--- EXERCISE GOAL ---
The records below are to be retyped in full. Keep every word.

--- RECORDS FOR THIS EXERCISE ---
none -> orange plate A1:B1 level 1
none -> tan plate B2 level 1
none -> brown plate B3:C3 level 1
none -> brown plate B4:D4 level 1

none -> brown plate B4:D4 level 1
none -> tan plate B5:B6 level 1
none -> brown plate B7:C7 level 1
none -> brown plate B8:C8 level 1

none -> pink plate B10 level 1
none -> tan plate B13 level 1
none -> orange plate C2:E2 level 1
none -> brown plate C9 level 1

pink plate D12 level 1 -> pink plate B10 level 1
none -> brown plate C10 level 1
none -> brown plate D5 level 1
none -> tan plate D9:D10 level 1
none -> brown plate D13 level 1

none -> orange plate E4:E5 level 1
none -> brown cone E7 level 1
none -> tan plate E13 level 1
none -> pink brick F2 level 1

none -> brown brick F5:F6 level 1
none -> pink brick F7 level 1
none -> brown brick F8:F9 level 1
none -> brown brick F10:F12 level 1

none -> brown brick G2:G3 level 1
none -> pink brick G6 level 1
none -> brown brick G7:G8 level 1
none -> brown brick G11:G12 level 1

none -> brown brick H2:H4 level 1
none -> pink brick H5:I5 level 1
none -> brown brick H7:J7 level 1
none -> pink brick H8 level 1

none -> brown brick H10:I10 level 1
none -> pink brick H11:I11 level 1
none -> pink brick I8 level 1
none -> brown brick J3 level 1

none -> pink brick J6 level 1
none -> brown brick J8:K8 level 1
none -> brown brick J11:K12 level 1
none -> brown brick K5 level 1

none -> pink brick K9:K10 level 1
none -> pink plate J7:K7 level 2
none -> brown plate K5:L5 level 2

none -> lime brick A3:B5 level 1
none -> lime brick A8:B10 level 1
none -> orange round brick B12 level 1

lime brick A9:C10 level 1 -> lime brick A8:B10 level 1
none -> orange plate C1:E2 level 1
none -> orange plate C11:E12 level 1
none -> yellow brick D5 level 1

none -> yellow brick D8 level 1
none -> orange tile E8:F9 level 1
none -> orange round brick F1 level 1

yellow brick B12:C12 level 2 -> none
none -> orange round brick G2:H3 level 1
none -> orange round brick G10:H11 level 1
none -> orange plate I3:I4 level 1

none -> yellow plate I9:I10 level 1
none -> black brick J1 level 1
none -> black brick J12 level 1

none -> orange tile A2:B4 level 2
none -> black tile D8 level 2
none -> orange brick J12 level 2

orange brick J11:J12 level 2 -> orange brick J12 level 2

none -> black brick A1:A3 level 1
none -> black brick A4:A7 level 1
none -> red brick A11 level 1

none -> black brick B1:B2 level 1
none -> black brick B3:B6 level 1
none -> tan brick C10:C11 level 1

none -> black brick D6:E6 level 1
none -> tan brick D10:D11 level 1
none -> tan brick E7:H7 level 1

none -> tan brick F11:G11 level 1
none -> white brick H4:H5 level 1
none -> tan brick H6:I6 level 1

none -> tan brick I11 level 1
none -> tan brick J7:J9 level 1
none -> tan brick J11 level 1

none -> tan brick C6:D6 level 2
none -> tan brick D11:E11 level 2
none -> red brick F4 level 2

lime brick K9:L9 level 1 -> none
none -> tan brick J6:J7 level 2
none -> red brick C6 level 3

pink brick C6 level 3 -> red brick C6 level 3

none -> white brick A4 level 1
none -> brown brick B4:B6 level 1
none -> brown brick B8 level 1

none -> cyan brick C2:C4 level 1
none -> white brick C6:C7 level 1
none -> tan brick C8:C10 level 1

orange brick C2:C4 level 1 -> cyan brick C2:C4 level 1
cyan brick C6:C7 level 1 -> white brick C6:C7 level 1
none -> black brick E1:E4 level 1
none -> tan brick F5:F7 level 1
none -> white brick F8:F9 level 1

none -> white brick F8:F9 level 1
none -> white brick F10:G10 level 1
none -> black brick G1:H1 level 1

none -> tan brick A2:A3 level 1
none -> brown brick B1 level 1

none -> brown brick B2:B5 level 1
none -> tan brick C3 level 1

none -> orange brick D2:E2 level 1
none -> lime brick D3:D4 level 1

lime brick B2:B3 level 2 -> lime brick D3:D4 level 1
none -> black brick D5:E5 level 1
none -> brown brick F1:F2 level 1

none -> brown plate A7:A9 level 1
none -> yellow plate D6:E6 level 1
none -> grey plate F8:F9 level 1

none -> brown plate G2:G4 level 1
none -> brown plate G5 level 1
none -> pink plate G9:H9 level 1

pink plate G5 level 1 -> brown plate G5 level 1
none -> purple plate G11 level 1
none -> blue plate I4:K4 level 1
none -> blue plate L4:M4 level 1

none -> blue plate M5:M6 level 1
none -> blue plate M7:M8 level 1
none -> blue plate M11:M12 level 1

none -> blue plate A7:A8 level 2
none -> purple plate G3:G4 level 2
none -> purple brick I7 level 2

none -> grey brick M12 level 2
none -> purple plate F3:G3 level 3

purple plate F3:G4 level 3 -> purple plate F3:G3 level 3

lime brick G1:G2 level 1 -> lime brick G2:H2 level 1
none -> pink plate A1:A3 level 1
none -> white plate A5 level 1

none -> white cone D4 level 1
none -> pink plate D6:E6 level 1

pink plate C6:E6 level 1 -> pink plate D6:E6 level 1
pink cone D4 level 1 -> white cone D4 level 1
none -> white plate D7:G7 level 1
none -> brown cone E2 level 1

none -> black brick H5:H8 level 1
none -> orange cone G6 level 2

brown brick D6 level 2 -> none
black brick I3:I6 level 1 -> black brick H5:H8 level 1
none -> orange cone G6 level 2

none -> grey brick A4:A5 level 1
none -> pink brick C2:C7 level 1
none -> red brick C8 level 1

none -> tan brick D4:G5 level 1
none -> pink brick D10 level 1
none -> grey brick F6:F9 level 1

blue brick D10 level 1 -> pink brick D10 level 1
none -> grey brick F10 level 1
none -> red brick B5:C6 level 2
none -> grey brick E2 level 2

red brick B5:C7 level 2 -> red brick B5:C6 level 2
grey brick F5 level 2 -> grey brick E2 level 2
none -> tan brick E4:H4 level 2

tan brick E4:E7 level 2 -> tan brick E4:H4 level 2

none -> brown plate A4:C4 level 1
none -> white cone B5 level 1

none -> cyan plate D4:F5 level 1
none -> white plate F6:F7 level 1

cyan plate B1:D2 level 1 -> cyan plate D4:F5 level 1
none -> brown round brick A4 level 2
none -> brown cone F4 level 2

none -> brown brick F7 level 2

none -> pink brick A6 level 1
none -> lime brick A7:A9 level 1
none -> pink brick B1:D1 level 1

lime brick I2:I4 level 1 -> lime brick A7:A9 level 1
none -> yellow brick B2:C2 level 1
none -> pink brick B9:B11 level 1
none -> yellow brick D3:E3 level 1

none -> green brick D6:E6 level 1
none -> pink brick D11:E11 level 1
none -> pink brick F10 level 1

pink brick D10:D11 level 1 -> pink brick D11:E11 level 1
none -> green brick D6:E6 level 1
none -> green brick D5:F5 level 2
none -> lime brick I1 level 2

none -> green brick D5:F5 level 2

--- TASK SOLUTION ---
none -> orange plate A1:B1 level 1
none -> tan plate B2 level 1
none -> brown plate B3:C3 level 1
none -> brown plate B4:D4 level 1

none -> brown plate B4:D4 level 1
none -> tan plate B5:B6 level 1
none -> brown plate B7:C7 level 1
none -> brown plate B8:C8 level 1

none -> pink plate B10 level 1
none -> tan plate B13 level 1
none -> orange plate C2:E2 level 1
none -> brown plate C9 level 1

pink plate D12 level 1 -> pink plate B10 level 1
none -> brown plate C10 level 1
none -> brown plate D5 level 1
none -> tan plate D9:D10 level 1
none -> brown plate D13 level 1

none -> orange plate E4:E5 level 1
none -> brown cone E7 level 1
none -> tan plate E13 level 1
none -> pink brick F2 level 1

none -> brown brick F5:F6 level 1
none -> pink brick F7 level 1
none -> brown brick F8:F9 level 1
none -> brown brick F10:F12 level 1

none -> brown brick G2:G3 level 1
none -> pink brick G6 level 1
none -> brown brick G7:G8 level 1
none -> brown brick G11:G12 level 1

none -> brown brick H2:H4 level 1
none -> pink brick H5:I5 level 1
none -> brown brick H7:J7 level 1
none -> pink brick H8 level 1

none -> brown brick H10:I10 level 1
none -> pink brick H11:I11 level 1
none -> pink brick I8 level 1
none -> brown brick J3 level 1

none -> pink brick J6 level 1
none -> brown brick J8:K8 level 1
none -> brown brick J11:K12 level 1
none -> brown brick K5 level 1

none -> pink brick K9:K10 level 1
none -> pink plate J7:K7 level 2
none -> brown plate K5:L5 level 2

none -> lime brick A3:B5 level 1
none -> lime brick A8:B10 level 1
none -> orange round brick B12 level 1

lime brick A9:C10 level 1 -> lime brick A8:B10 level 1
none -> orange plate C1:E2 level 1
none -> orange plate C11:E12 level 1
none -> yellow brick D5 level 1

none -> yellow brick D8 level 1
none -> orange tile E8:F9 level 1
none -> orange round brick F1 level 1

yellow brick B12:C12 level 2 -> none
none -> orange round brick G2:H3 level 1
none -> orange round brick G10:H11 level 1
none -> orange plate I3:I4 level 1

none -> yellow plate I9:I10 level 1
none -> black brick J1 level 1
none -> black brick J12 level 1

none -> orange tile A2:B4 level 2
none -> black tile D8 level 2
none -> orange brick J12 level 2

orange brick J11:J12 level 2 -> orange brick J12 level 2

none -> black brick A1:A3 level 1
none -> black brick A4:A7 level 1
none -> red brick A11 level 1

none -> black brick B1:B2 level 1
none -> black brick B3:B6 level 1
none -> tan brick C10:C11 level 1

none -> black brick D6:E6 level 1
none -> tan brick D10:D11 level 1
none -> tan brick E7:H7 level 1

none -> tan brick F11:G11 level 1
none -> white brick H4:H5 level 1
none -> tan brick H6:I6 level 1

none -> tan brick I11 level 1
none -> tan brick J7:J9 level 1
none -> tan brick J11 level 1

none -> tan brick C6:D6 level 2
none -> tan brick D11:E11 level 2
none -> red brick F4 level 2

lime brick K9:L9 level 1 -> none
none -> tan brick J6:J7 level 2
none -> red brick C6 level 3

pink brick C6 level 3 -> red brick C6 level 3

none -> white brick A4 level 1
none -> brown brick B4:B6 level 1
none -> brown brick B8 level 1

none -> cyan brick C2:C4 level 1
none -> white brick C6:C7 level 1
none -> tan brick C8:C10 level 1

orange brick C2:C4 level 1 -> cyan brick C2:C4 level 1
cyan brick C6:C7 level 1 -> white brick C6:C7 level 1
none -> black brick E1:E4 level 1
none -> tan brick F5:F7 level 1
none -> white brick F8:F9 level 1

none -> white brick F8:F9 level 1
none -> white brick F10:G10 level 1
none -> black brick G1:H1 level 1

none -> tan brick A2:A3 level 1
none -> brown brick B1 level 1

none -> brown brick B2:B5 level 1
none -> tan brick C3 level 1

none -> orange brick D2:E2 level 1
none -> lime brick D3:D4 level 1

lime brick B2:B3 level 2 -> lime brick D3:D4 level 1
none -> black brick D5:E5 level 1
none -> brown brick F1:F2 level 1

none -> brown plate A7:A9 level 1
none -> yellow plate D6:E6 level 1
none -> grey plate F8:F9 level 1

none -> brown plate G2:G4 level 1
none -> brown plate G5 level 1
none -> pink plate G9:H9 level 1

pink plate G5 level 1 -> brown plate G5 level 1
none -> purple plate G11 level 1
none -> blue plate I4:K4 level 1
none -> blue plate L4:M4 level 1

none -> blue plate M5:M6 level 1
none -> blue plate M7:M8 level 1
none -> blue plate M11:M12 level 1

none -> blue plate A7:A8 level 2
none -> purple plate G3:G4 level 2
none -> purple brick I7 level 2

none -> grey brick M12 level 2
none -> purple plate F3:G3 level 3

purple plate F3:G4 level 3 -> purple plate F3:G3 level 3

lime brick G1:G2 level 1 -> lime brick G2:H2 level 1
none -> pink plate A1:A3 level 1
none -> white plate A5 level 1

none -> white cone D4 level 1
none -> pink plate D6:E6 level 1

pink plate C6:E6 level 1 -> pink plate D6:E6 level 1
pink cone D4 level 1 -> white cone D4 level 1
none -> white plate D7:G7 level 1
none -> brown cone E2 level 1

none -> black brick H5:H8 level 1
none -> orange cone G6 level 2

brown brick D6 level 2 -> none
black brick I3:I6 level 1 -> black brick H5:H8 level 1
none -> orange cone G6 level 2

none -> grey brick A4:A5 level 1
none -> pink brick C2:C7 level 1
none -> red brick C8 level 1

none -> tan brick D4:G5 level 1
none -> pink brick D10 level 1
none -> grey brick F6:F9 level 1

blue brick D10 level 1 -> pink brick D10 level 1
none -> grey brick F10 level 1
none -> red brick B5:C6 level 2
none -> grey brick E2 level 2

red brick B5:C7 level 2 -> red brick B5:C6 level 2
grey brick F5 level 2 -> grey brick E2 level 2
none -> tan brick E4:H4 level 2

tan brick E4:E7 level 2 -> tan brick E4:H4 level 2

none -> brown plate A4:C4 level 1
none -> white cone B5 level 1

none -> cyan plate D4:F5 level 1
none -> white plate F6:F7 level 1

cyan plate B1:D2 level 1 -> cyan plate D4:F5 level 1
none -> brown round brick A4 level 2
none -> brown cone F4 level 2

none -> brown brick F7 level 2

none -> pink brick A6 level 1
none -> lime brick A7:A9 level 1
none -> pink brick B1:D1 level 1

lime brick I2:I4 level 1 -> lime brick A7:A9 level 1
none -> yellow brick B2:C2 level 1
none -> pink brick B9:B11 level 1
none -> yellow brick D3:E3 level 1

none -> green brick D6:E6 level 1
none -> pink brick D11:E11 level 1
none -> pink brick F10 level 1

pink brick D10:D11 level 1 -> pink brick D11:E11 level 1
none -> green brick D6:E6 level 1
none -> green brick D5:F5 level 2
none -> lime brick I1 level 2

none -> green brick D5:F5 level 2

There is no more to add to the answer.